_About this exercise_. In the records that follow, show each line where the word "road" is present.
--- START ---
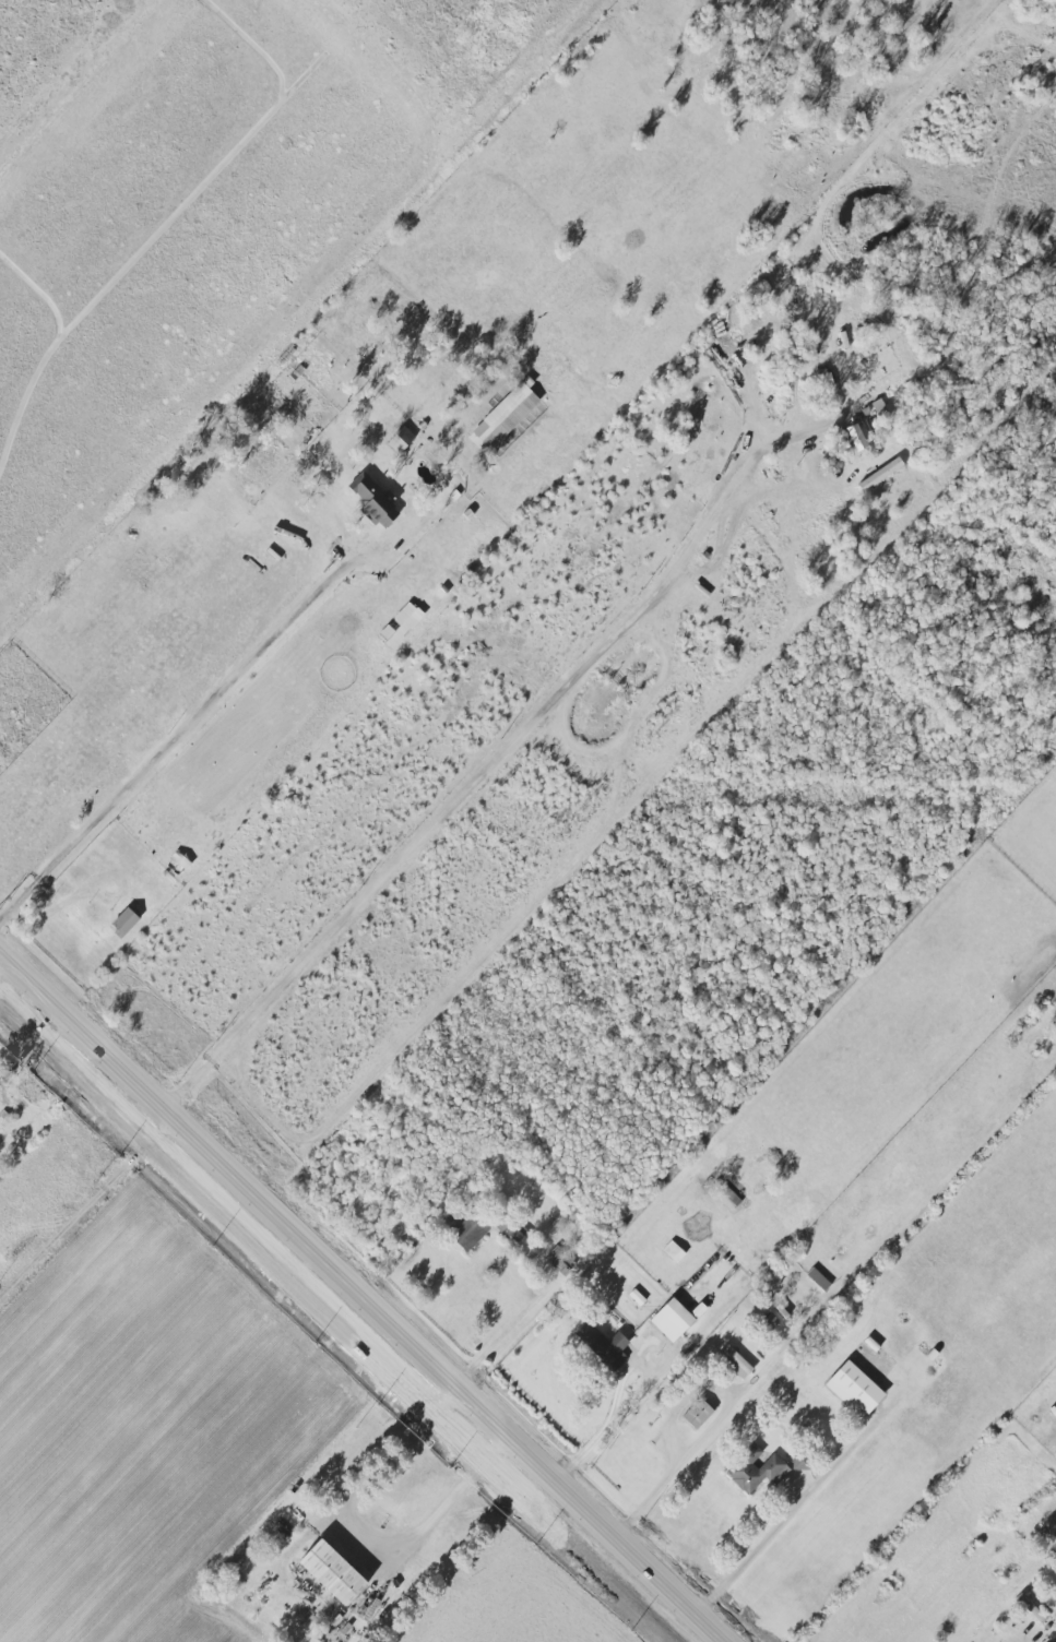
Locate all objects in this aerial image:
building: (507, 413)
building: (401, 439)
building: (880, 474)
building: (373, 500)
building: (400, 625)
road: (199, 704)
road: (496, 758)
building: (124, 922)
road: (0, 956)
road: (87, 1217)
building: (470, 1228)
building: (513, 1230)
building: (636, 1297)
road: (360, 1300)
building: (675, 1318)
building: (603, 1344)
road: (685, 1360)
building: (734, 1361)
building: (854, 1387)
building: (697, 1413)
road: (715, 1426)
building: (756, 1469)
road: (376, 1481)
road: (778, 1535)
building: (1055, 1540)
road: (459, 1556)
building: (332, 1571)
building: (1031, 1609)
road: (1017, 1638)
--- END ---
_Solved exercise_.
road: (199, 704)
road: (496, 758)
road: (0, 956)
road: (87, 1217)
road: (360, 1300)
road: (685, 1360)
road: (715, 1426)
road: (376, 1481)
road: (778, 1535)
road: (459, 1556)
road: (1017, 1638)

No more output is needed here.